Your reply should reproduce the data below without a single alteration, apart from dropping the images.

**Shape state transition data**.
»»
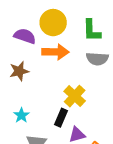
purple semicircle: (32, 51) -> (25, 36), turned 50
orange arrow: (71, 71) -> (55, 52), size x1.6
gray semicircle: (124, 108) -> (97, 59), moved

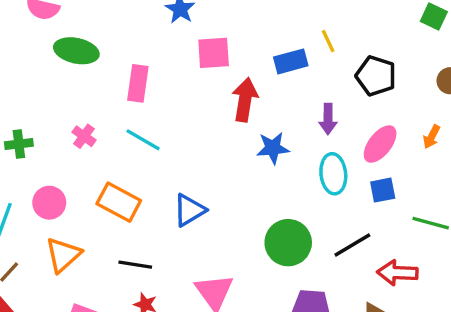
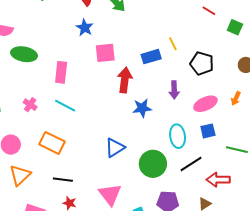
pink ellipse: (380, 144) -> (205, 104), turned 30
cyan ellipse: (333, 174) -> (178, 136), moved
blue triangle: (189, 210) -> (115, 148), moved

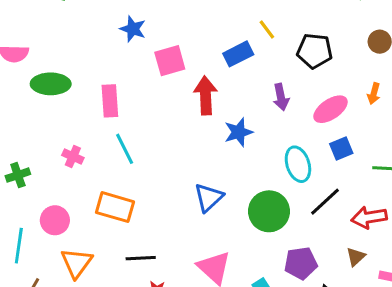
cyan line: (65, 106) -> (125, 149), turned 45

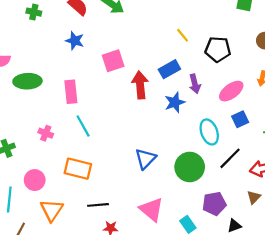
blue star: (133, 29) -> (75, 41), moved
blue rectangle: (238, 54) -> (169, 69), moved
blue star: (238, 132) -> (175, 102), moved

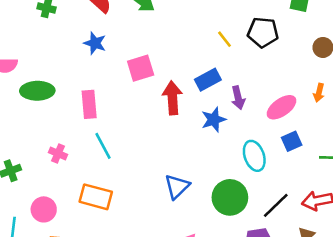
black pentagon: (218, 49) -> (263, 32), moved
black line: (230, 158) -> (276, 205), moved

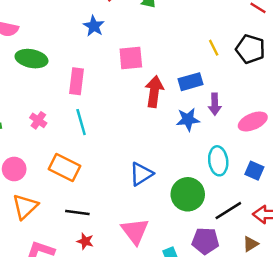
blue square: (292, 141) -> (254, 171), moved, turned 36

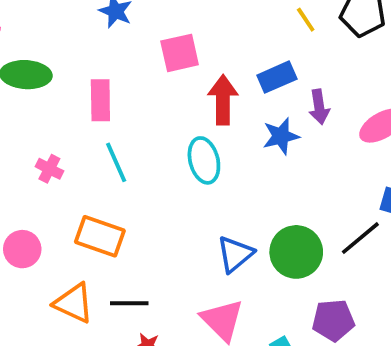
cyan ellipse: (218, 161) -> (204, 160), moved
blue triangle: (141, 174) -> (235, 254), moved
orange triangle: (25, 207) -> (74, 303), moved, turned -44
black line: (228, 211) -> (360, 238), moved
««
**Finished task**.
purple semicircle: (32, 51) -> (25, 36), turned 50
orange arrow: (71, 71) -> (55, 52), size x1.6
gray semicircle: (124, 108) -> (97, 59), moved

pink ellipse: (380, 144) -> (205, 104), turned 30
cyan ellipse: (333, 174) -> (178, 136), moved
blue triangle: (189, 210) -> (115, 148), moved

cyan line: (65, 106) -> (125, 149), turned 45

blue star: (133, 29) -> (75, 41), moved
blue rectangle: (238, 54) -> (169, 69), moved
blue star: (238, 132) -> (175, 102), moved

black pentagon: (218, 49) -> (263, 32), moved
black line: (230, 158) -> (276, 205), moved

blue square: (292, 141) -> (254, 171), moved, turned 36

cyan ellipse: (218, 161) -> (204, 160), moved
blue triangle: (141, 174) -> (235, 254), moved
orange triangle: (25, 207) -> (74, 303), moved, turned -44
black line: (228, 211) -> (360, 238), moved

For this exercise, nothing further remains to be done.